Exercise goal: Look through the entries for the string "sneaker", and copy each line that holds it.

--- Extracted entries Enclosed Below ---

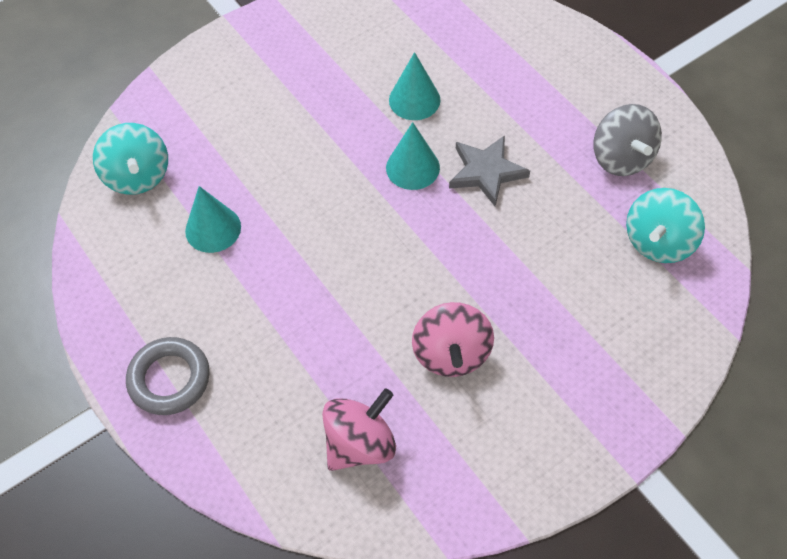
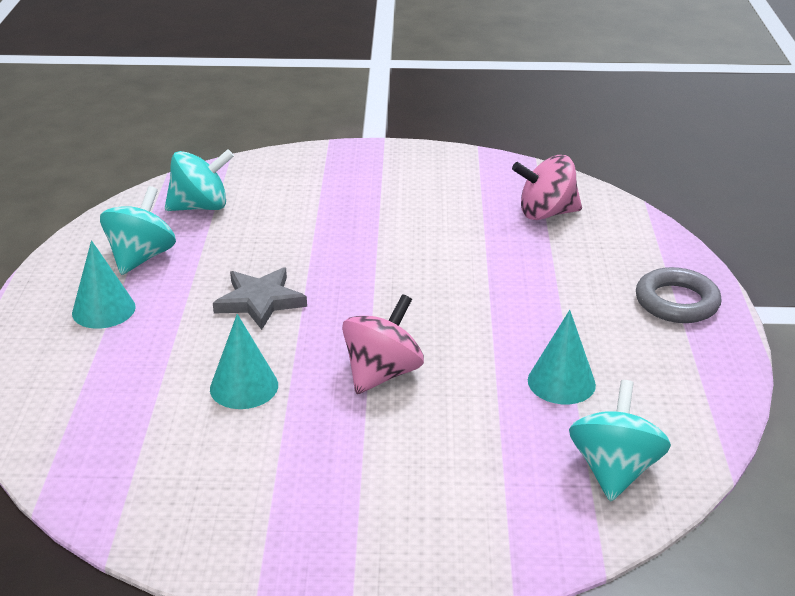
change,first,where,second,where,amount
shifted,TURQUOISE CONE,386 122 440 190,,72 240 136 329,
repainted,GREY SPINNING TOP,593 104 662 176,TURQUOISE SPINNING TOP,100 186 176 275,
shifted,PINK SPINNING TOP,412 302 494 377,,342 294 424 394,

--- End of Enclosed Extracted entries ---
--- Extracted entries Enclosed Below ---

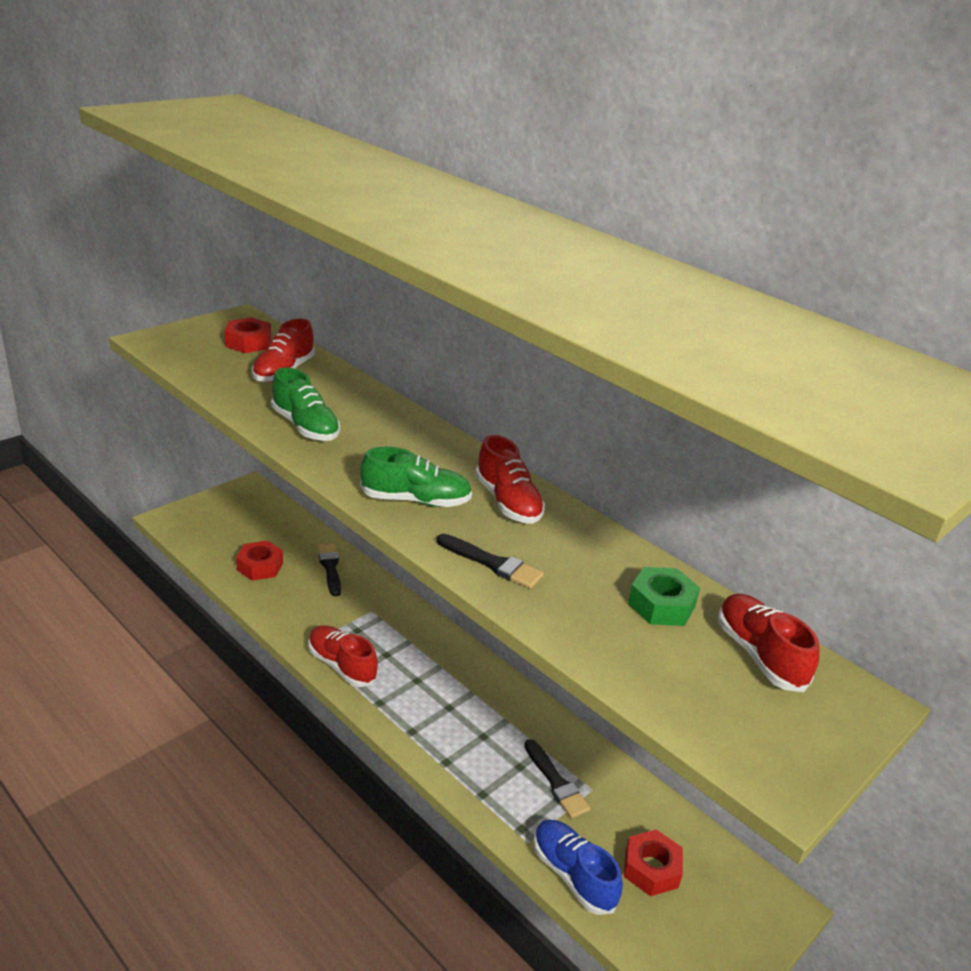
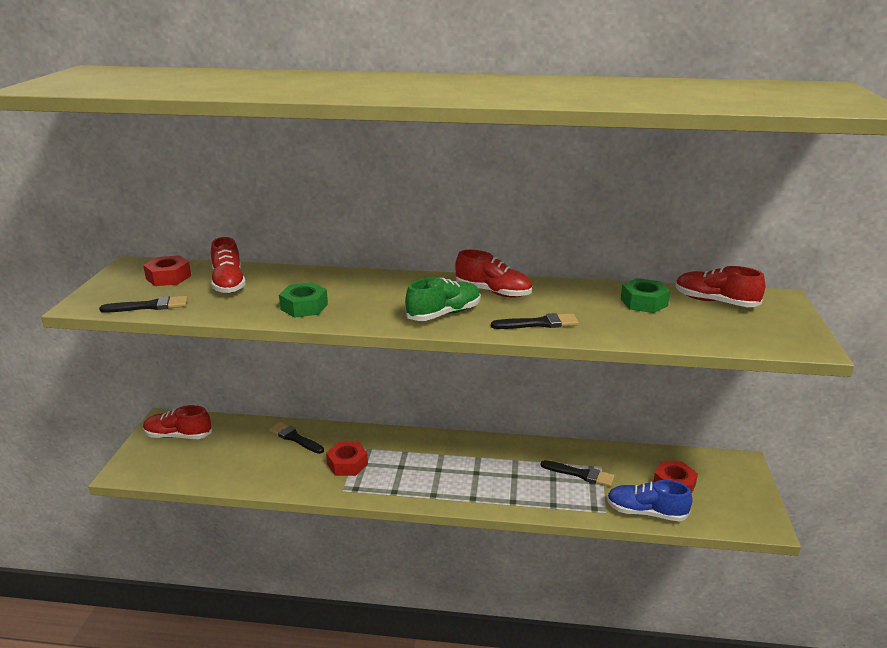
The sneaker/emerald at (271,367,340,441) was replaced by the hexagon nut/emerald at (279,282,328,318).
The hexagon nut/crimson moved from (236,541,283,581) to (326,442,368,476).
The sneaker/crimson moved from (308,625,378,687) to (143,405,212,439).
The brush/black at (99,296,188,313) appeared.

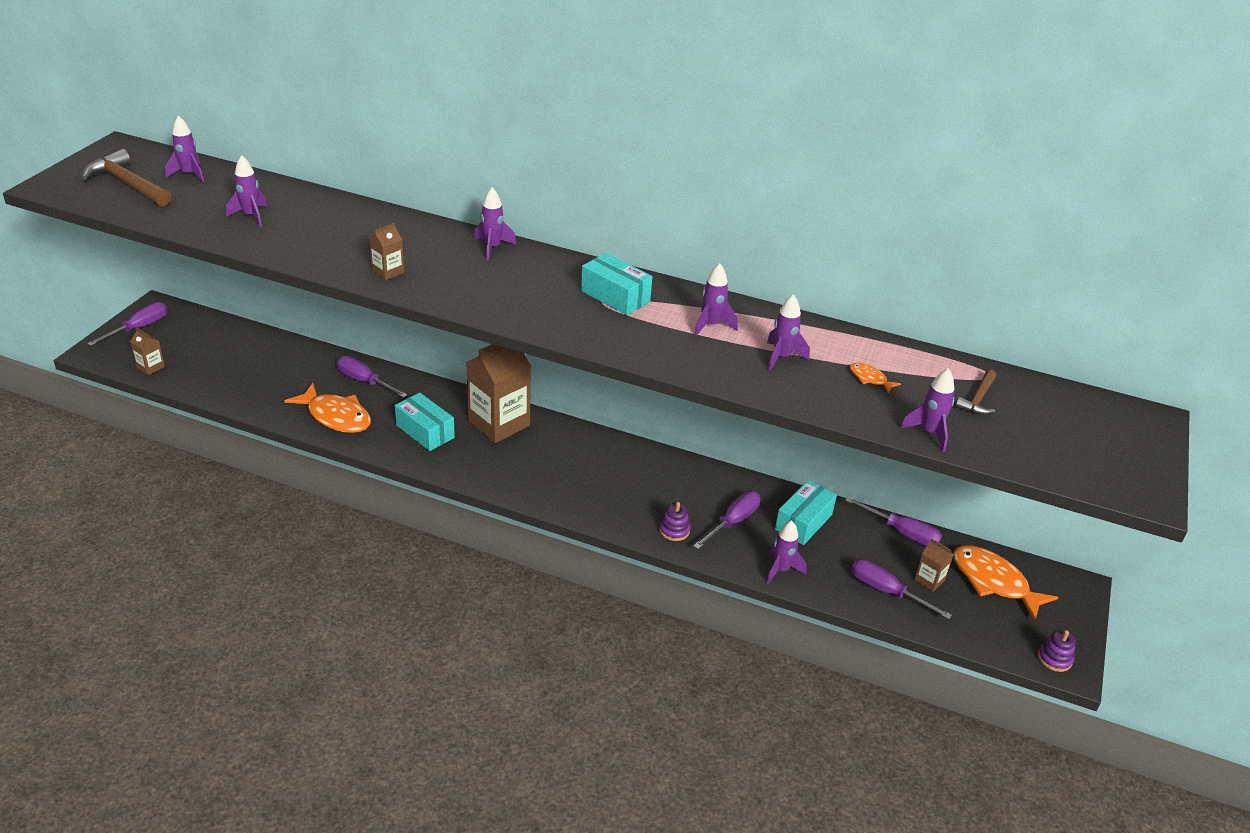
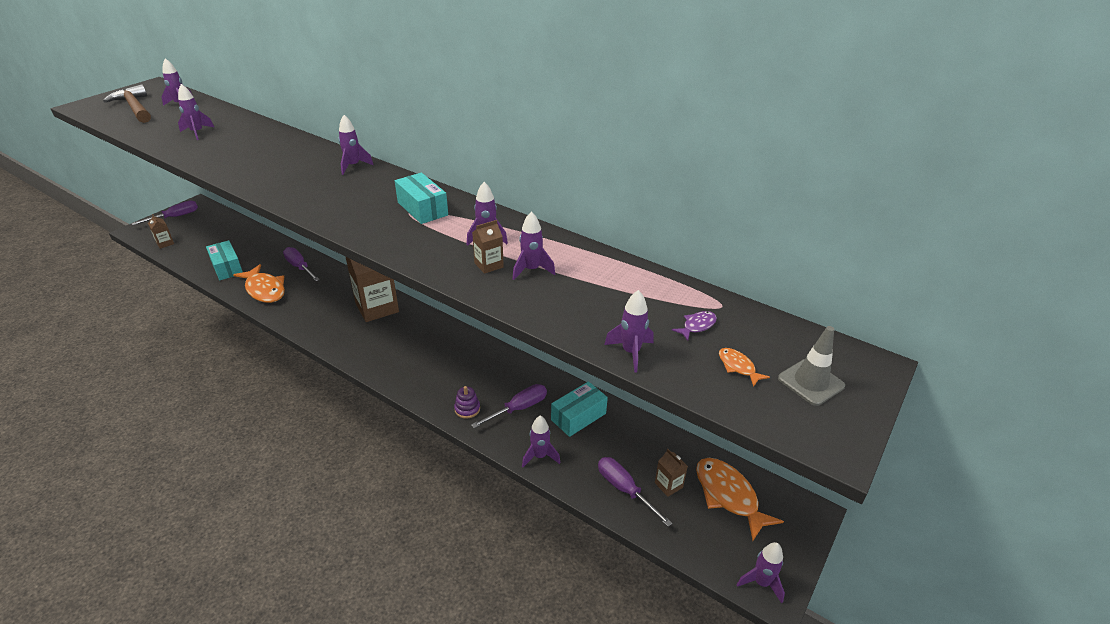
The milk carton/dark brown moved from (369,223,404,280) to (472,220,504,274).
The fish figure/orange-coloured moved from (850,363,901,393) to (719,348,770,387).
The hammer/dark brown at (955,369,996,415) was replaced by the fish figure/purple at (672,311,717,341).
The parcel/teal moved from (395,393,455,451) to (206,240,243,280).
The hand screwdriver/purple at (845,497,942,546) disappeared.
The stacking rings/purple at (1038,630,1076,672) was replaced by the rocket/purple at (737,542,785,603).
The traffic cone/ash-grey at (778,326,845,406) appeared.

--- End of Enclosed Extracted entries ---

Response to the exercise:
The sneaker/emerald at (271,367,340,441) was replaced by the hexagon nut/emerald at (279,282,328,318).
The sneaker/crimson moved from (308,625,378,687) to (143,405,212,439).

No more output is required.